• _TASK OBJECTIVE_:
Give the number of lines in the entries below that contain "LOAD". Write nothing besides it.

[Before and after images]
BEGIN
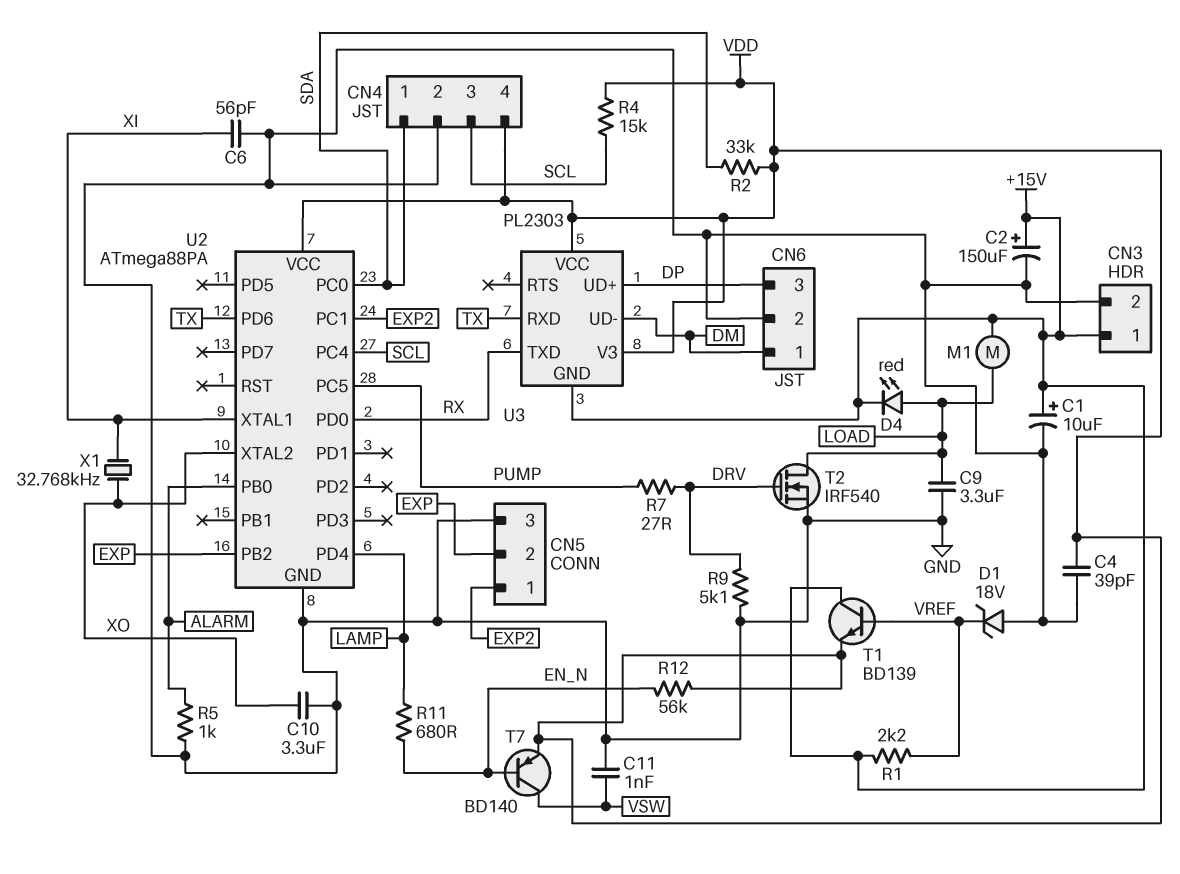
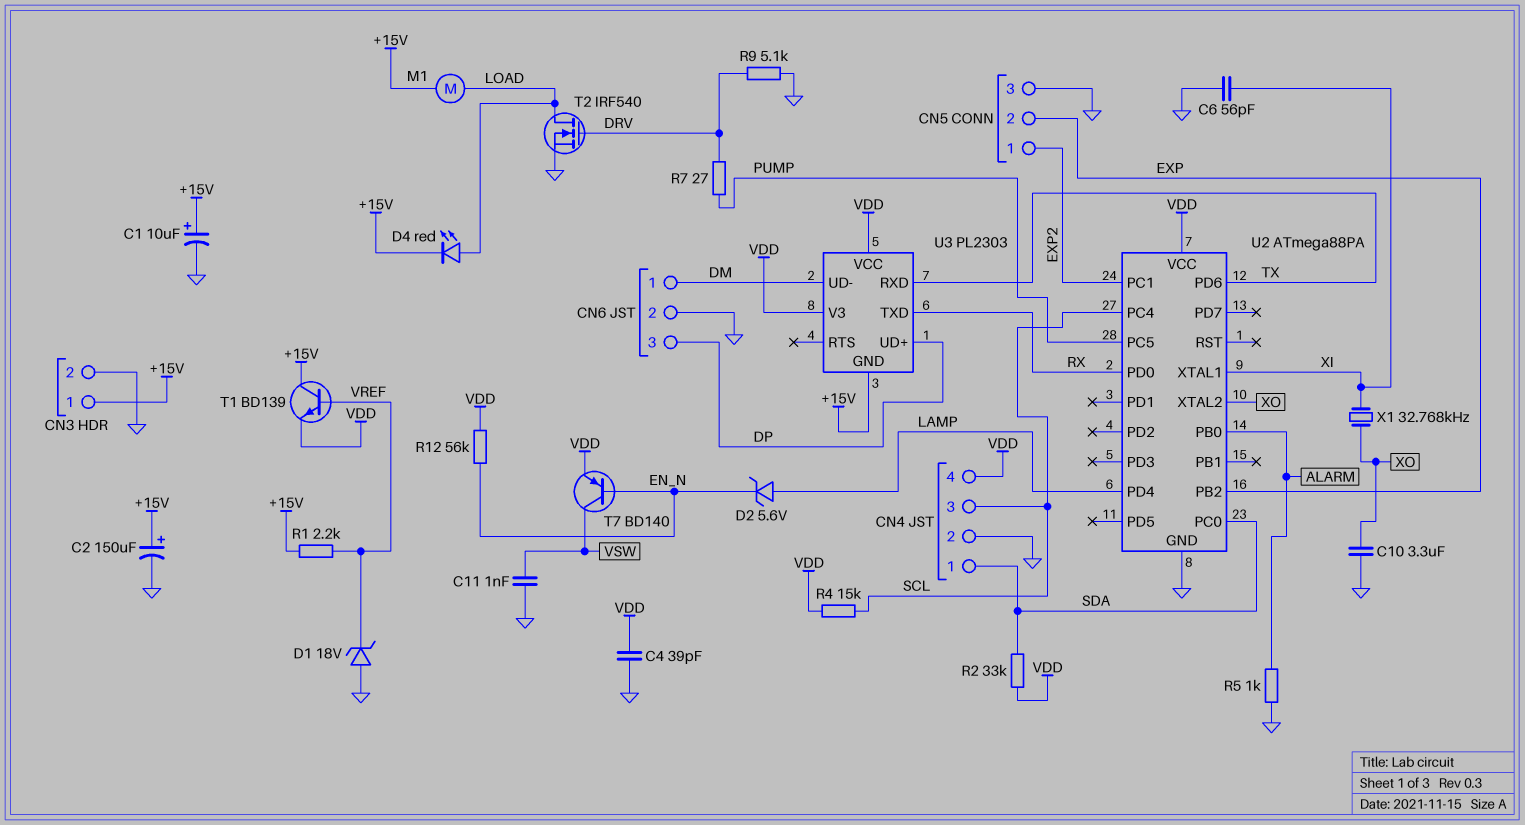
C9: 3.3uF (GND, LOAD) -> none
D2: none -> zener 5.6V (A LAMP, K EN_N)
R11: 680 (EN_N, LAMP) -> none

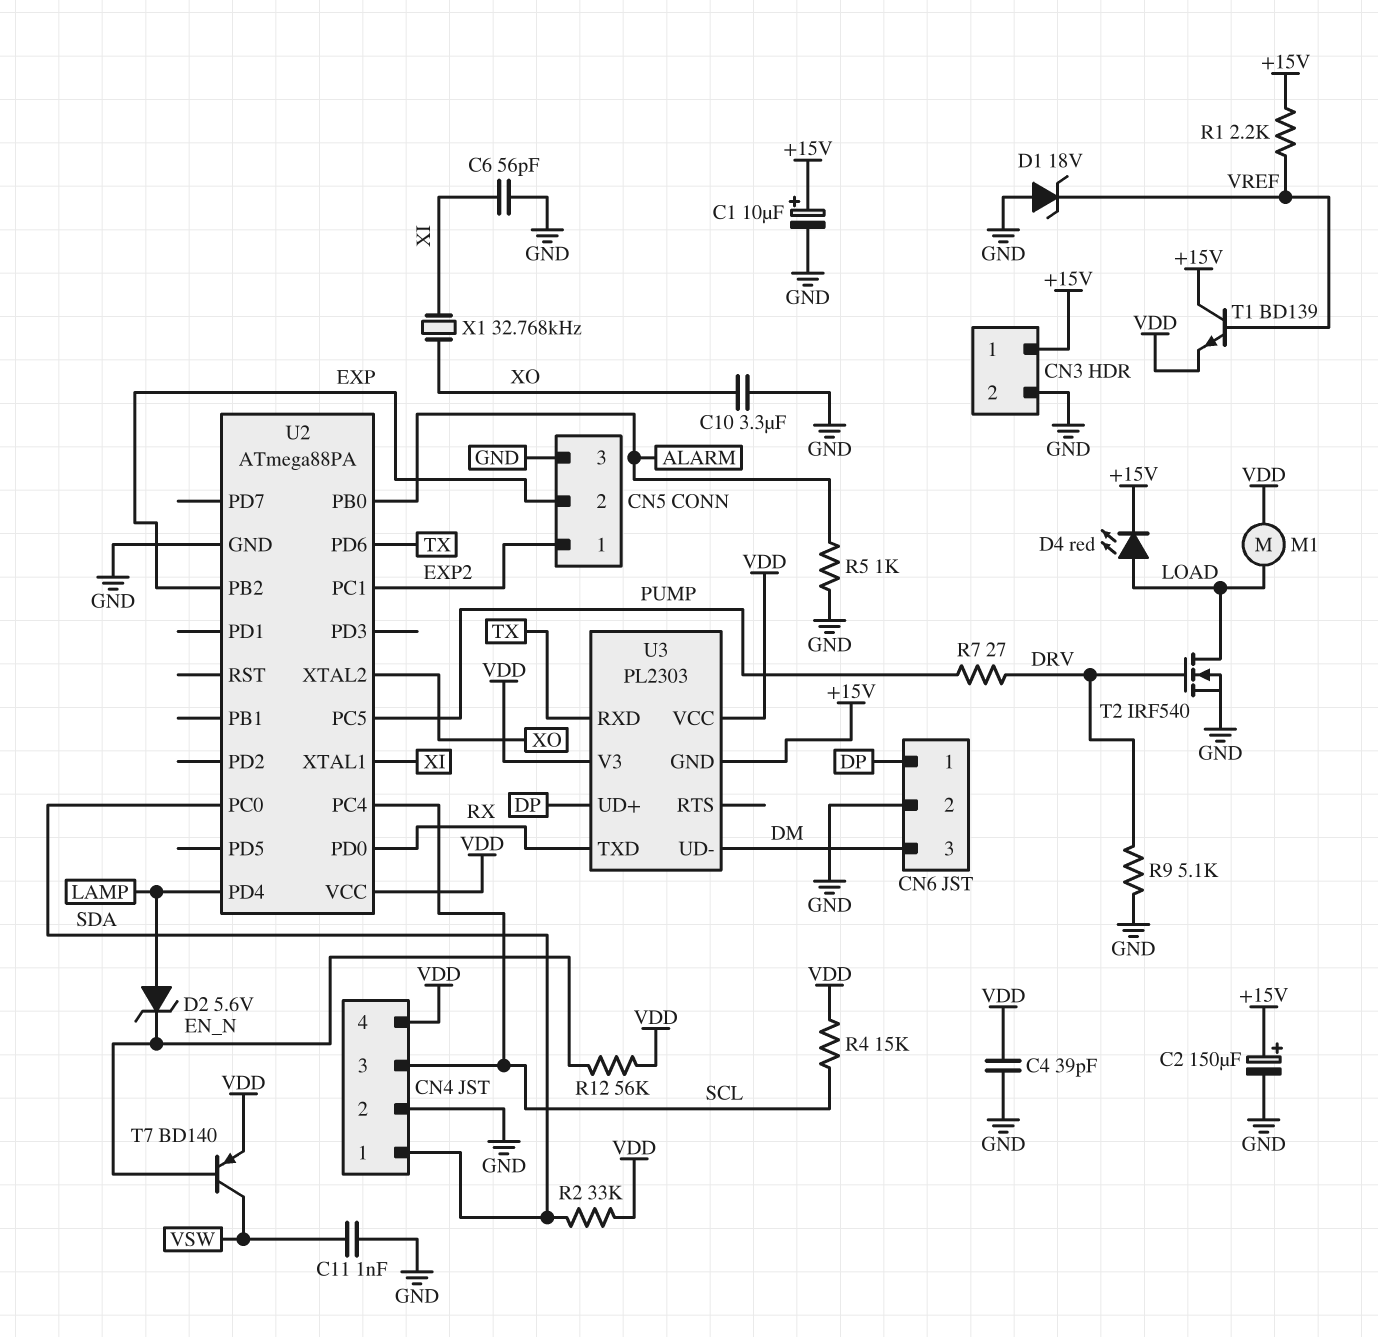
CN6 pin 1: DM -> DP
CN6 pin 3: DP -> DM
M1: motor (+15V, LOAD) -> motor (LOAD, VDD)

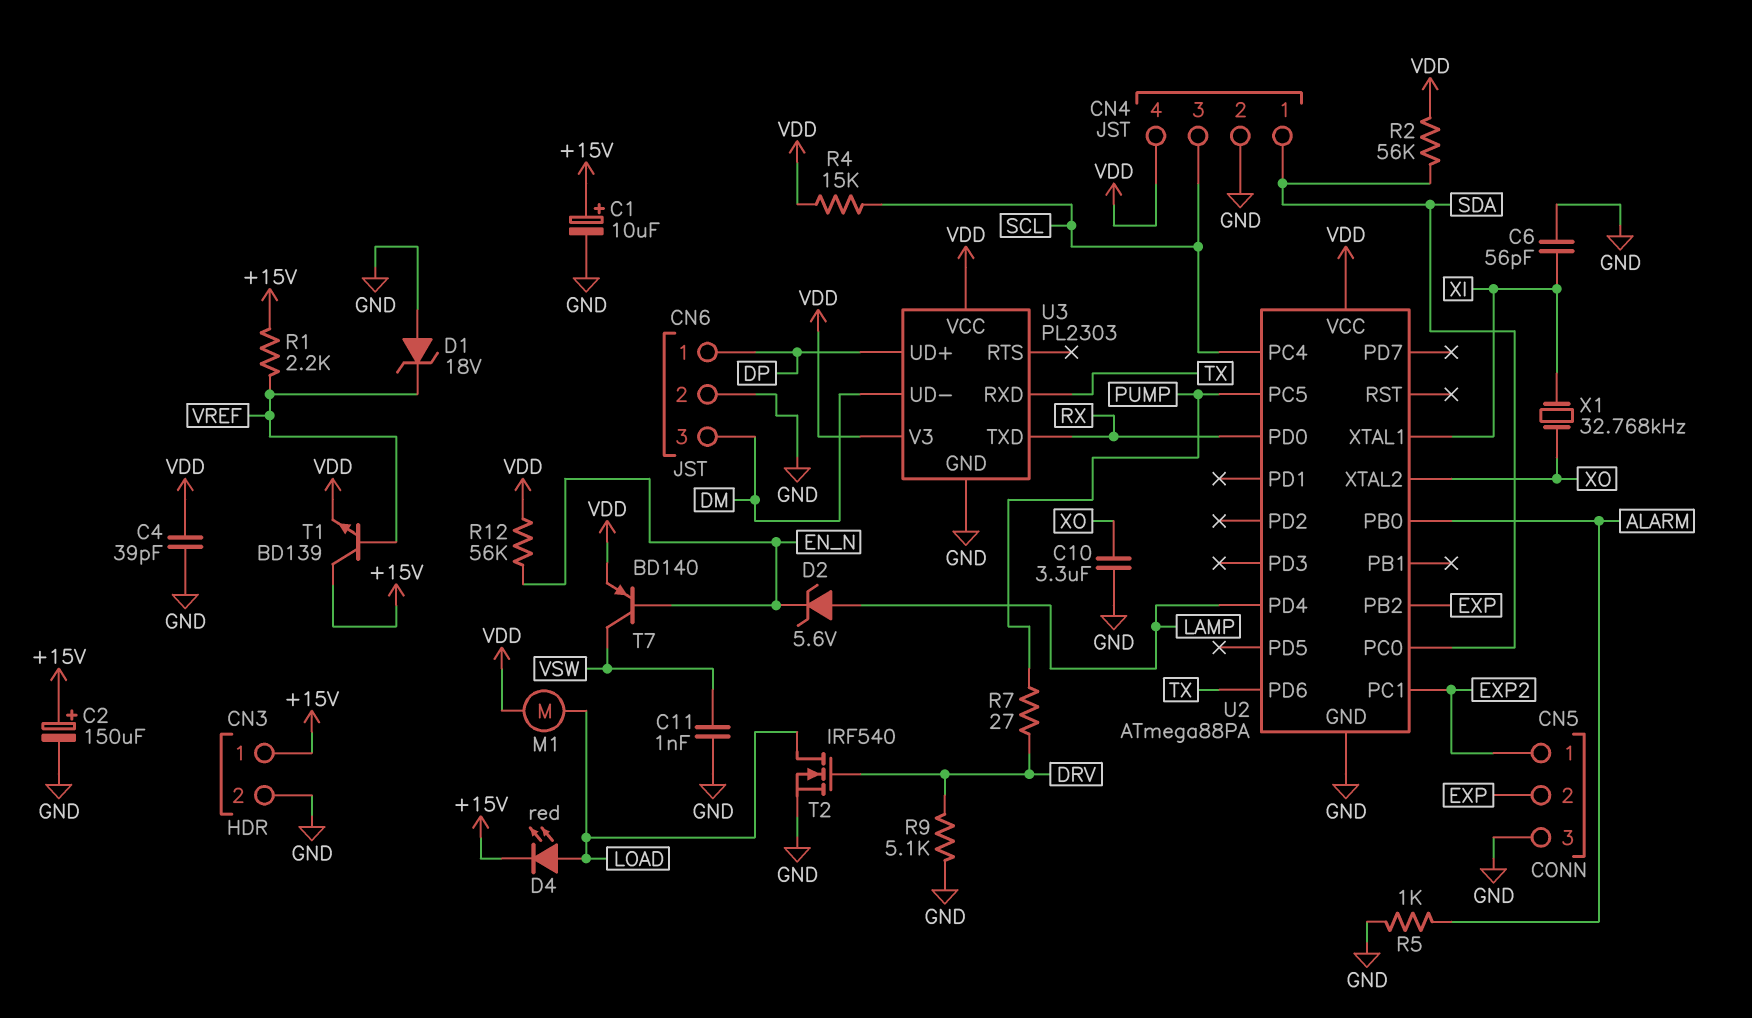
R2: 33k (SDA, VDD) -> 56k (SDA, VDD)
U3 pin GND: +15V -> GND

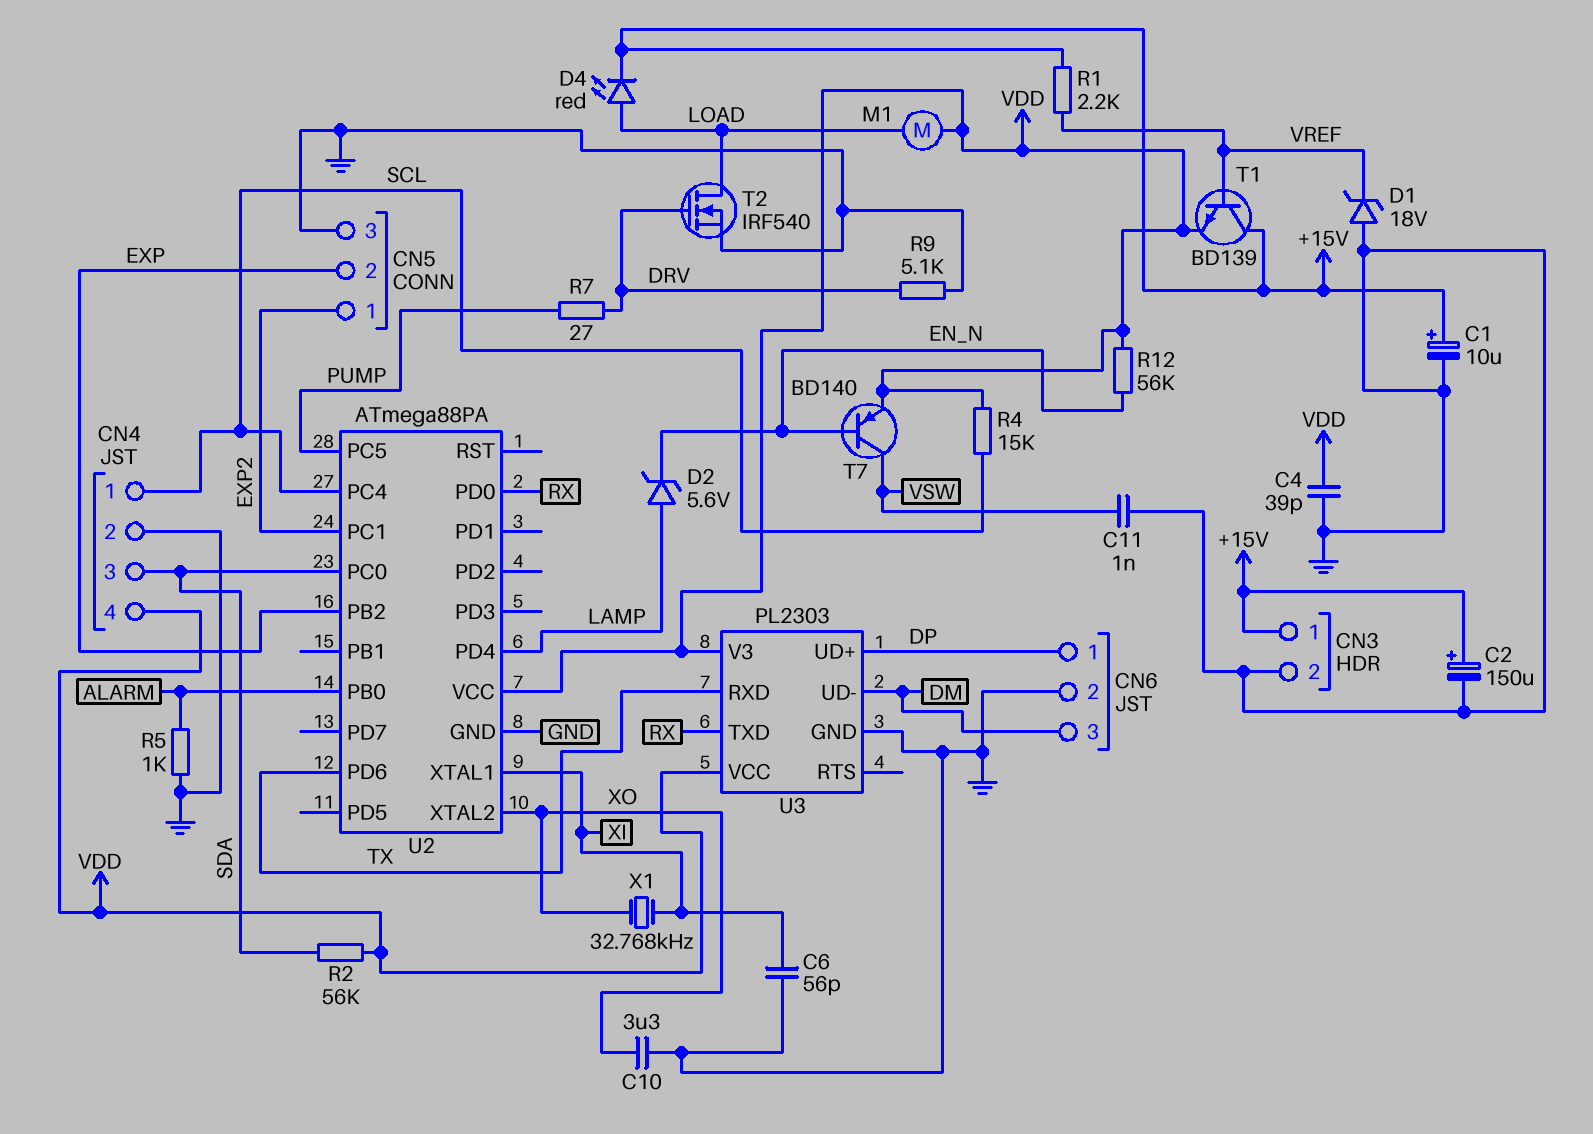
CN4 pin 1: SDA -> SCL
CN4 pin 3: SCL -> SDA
END
• _RESULT_:
2